*Work task*. Please report how many lines below contain "missing", writing nothing except the number.

Stored entries
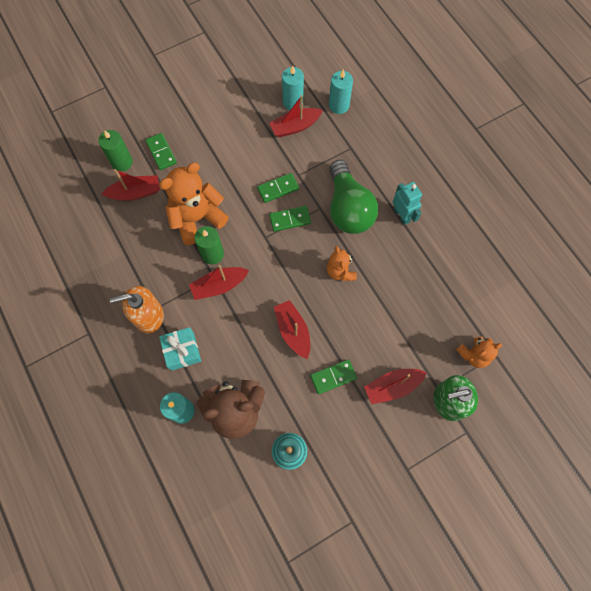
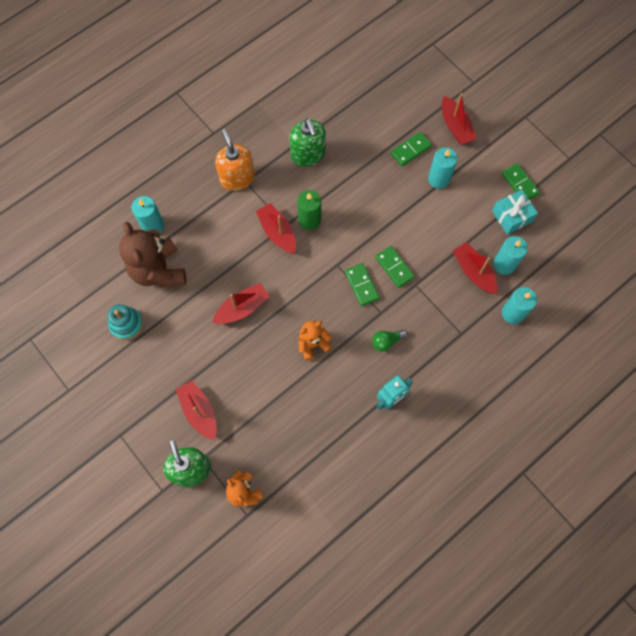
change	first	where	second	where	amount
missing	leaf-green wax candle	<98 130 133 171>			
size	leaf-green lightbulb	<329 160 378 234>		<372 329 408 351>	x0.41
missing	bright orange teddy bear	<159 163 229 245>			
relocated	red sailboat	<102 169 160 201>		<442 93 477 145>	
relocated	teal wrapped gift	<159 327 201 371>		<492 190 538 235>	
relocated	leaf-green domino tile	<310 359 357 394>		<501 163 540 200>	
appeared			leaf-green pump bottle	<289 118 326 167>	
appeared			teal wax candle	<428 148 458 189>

*Result of the exercise*. 2